• [Task to carry out] Starting at the line that holds "R6: 3.3k (VA, n3) -> 3.3k (IC3/THR, n2)", reproduce each line exactly up to and including the last line of the records below. Pictures stay out.

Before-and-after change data
------------------------------------------------------------------------

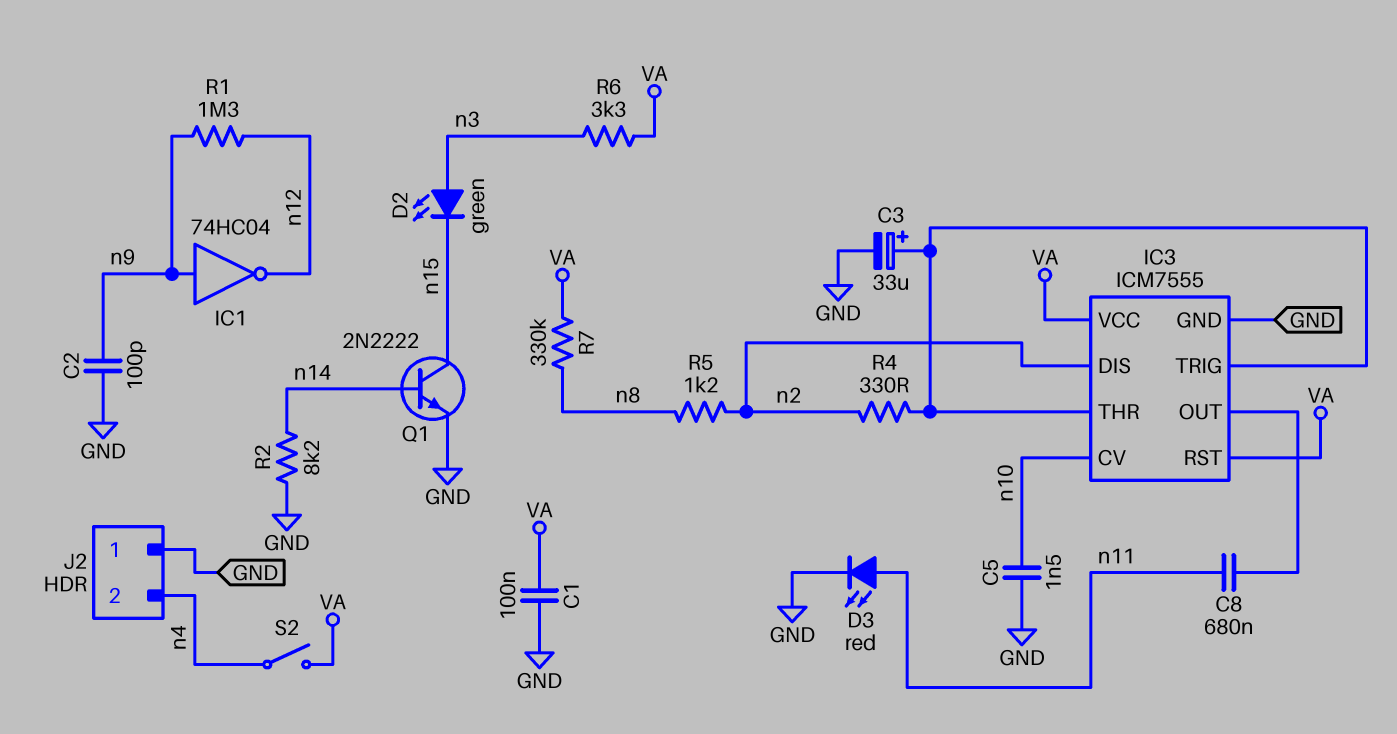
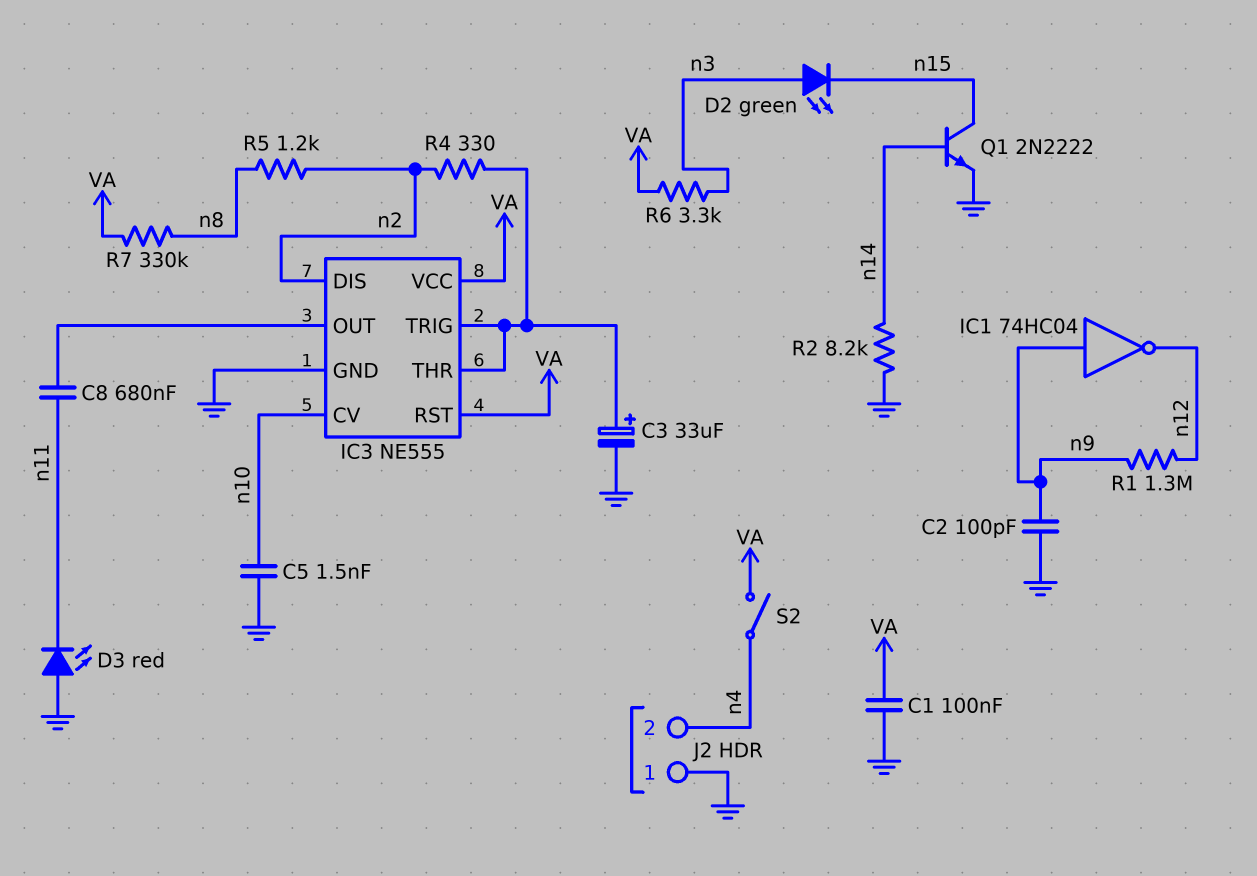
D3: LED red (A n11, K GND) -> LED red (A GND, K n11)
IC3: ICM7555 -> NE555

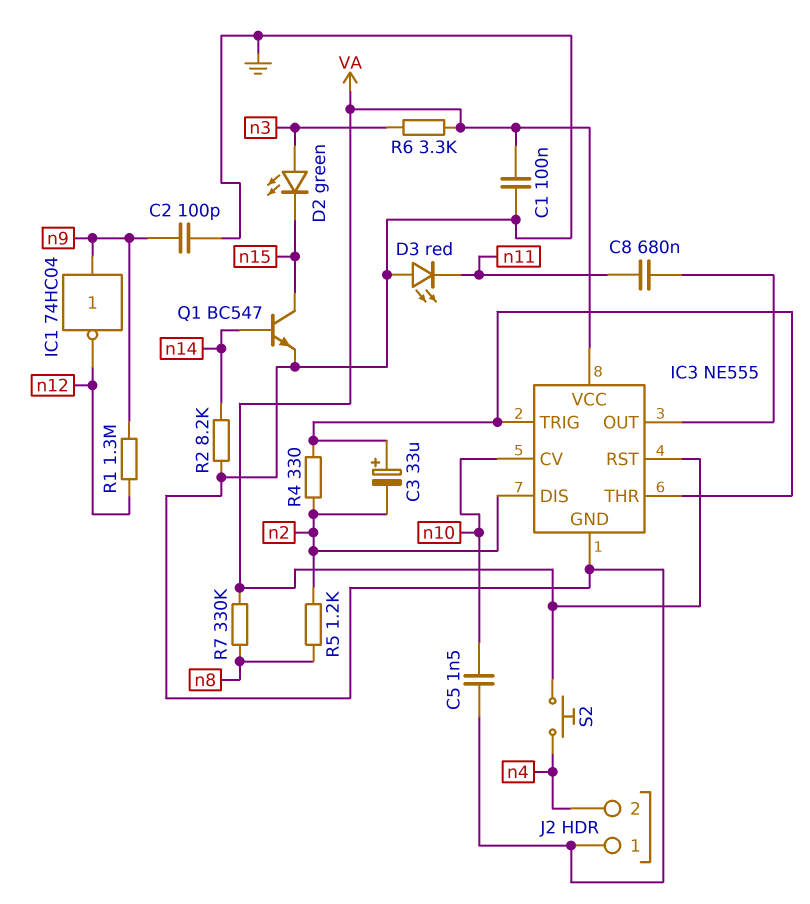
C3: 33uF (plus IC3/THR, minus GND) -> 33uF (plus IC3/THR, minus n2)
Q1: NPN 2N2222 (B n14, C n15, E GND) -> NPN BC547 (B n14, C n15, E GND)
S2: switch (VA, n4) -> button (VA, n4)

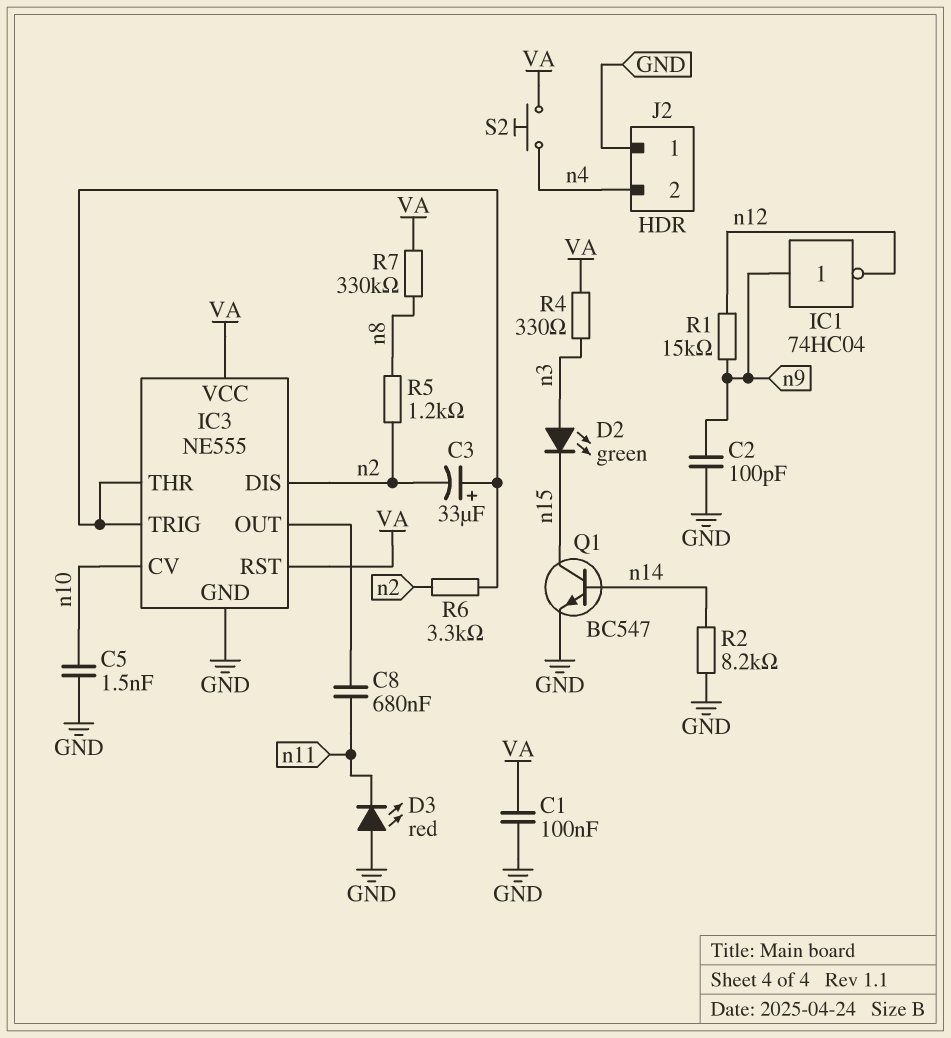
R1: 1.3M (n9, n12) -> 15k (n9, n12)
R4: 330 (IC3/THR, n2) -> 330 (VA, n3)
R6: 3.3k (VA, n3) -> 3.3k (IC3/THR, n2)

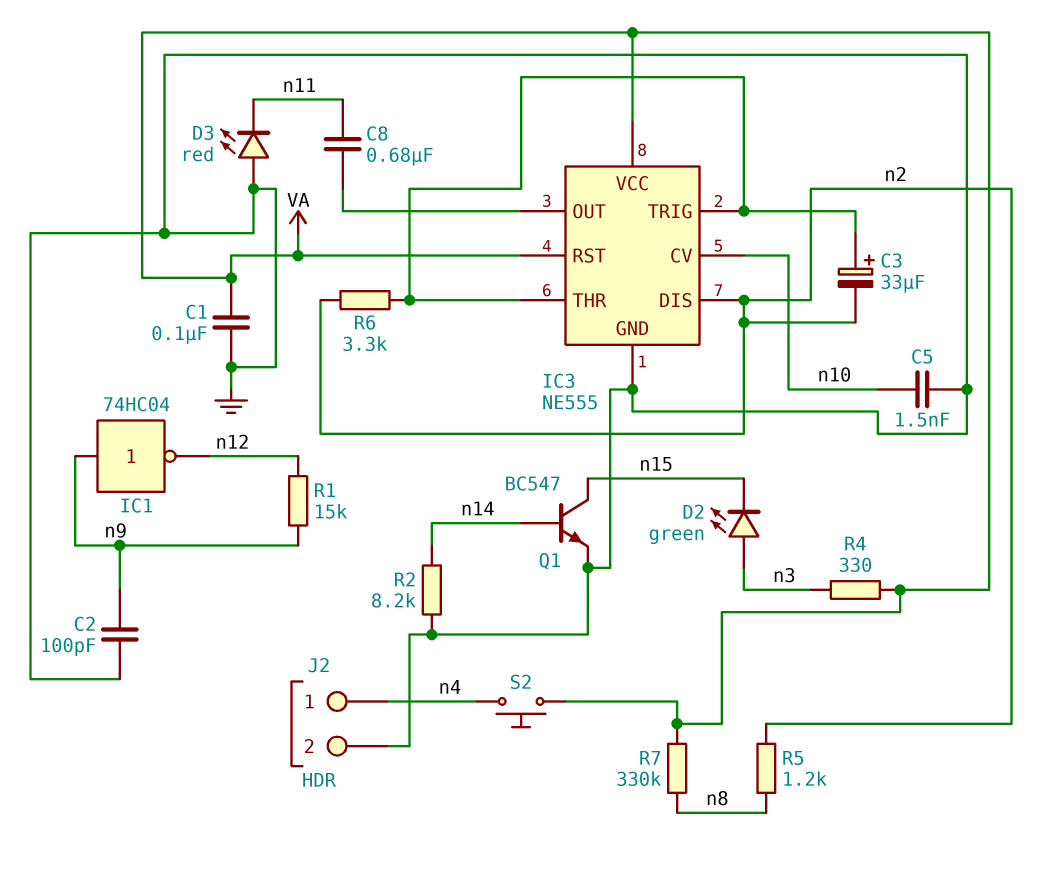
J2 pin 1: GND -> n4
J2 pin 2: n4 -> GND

------------------------------------------------------------------------

• [Expected answer]
R6: 3.3k (VA, n3) -> 3.3k (IC3/THR, n2)

J2 pin 1: GND -> n4
J2 pin 2: n4 -> GND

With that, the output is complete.